Data entries:

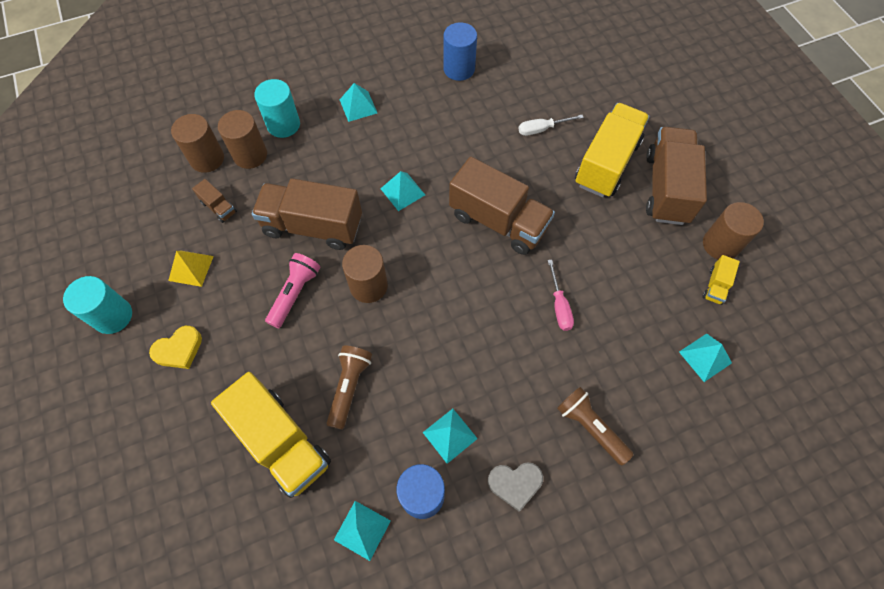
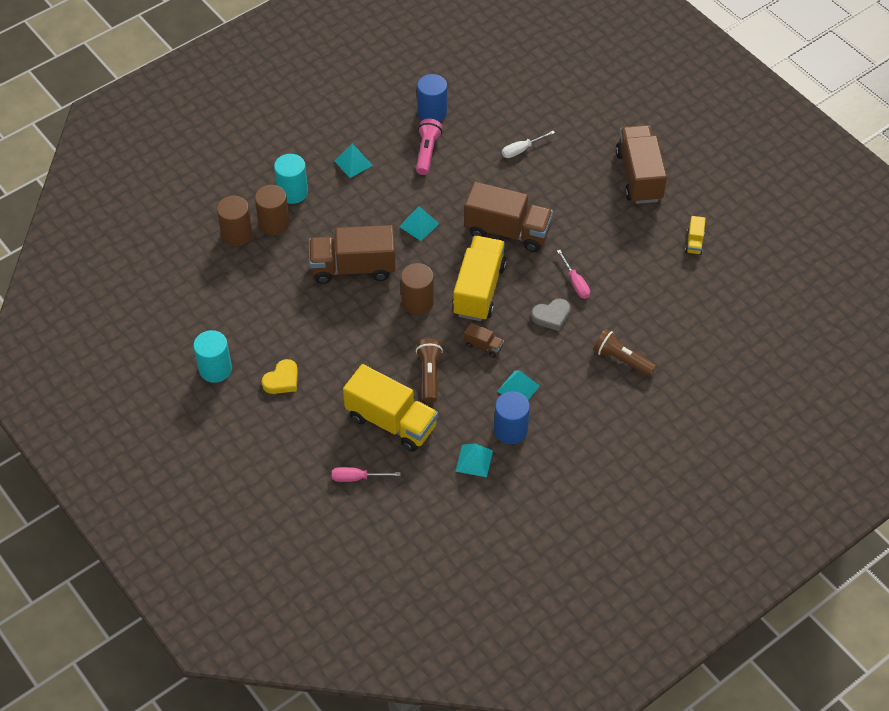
camera: 15 degrees left, 10 degrees down
yellow pyramid [168,251,214,287] -> none
brown truck [192,179,237,223] -> brown truck moved to [464,322,504,358]
pink flashlight [265,253,320,328] -> pink flashlight moved to [416,119,442,175]
grey heart [488,462,543,512] -> grey heart moved to [531,299,571,331]
yellow truck [575,103,650,197] -> yellow truck moved to [453,236,507,321]
turquoise pyramid [679,333,732,382] -> none
brown cylinder [703,202,764,260] -> none
none -> pink screwdriver [332,467,401,482]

● **YOUR INSTRUCTIONS**
Lines from the one containing "grey heart [488,462,543,512]" through the end of the data above must be written out exactly, and no other lines are needed.

● **YOUR RESPONSE**
grey heart [488,462,543,512] -> grey heart moved to [531,299,571,331]
yellow truck [575,103,650,197] -> yellow truck moved to [453,236,507,321]
turquoise pyramid [679,333,732,382] -> none
brown cylinder [703,202,764,260] -> none
none -> pink screwdriver [332,467,401,482]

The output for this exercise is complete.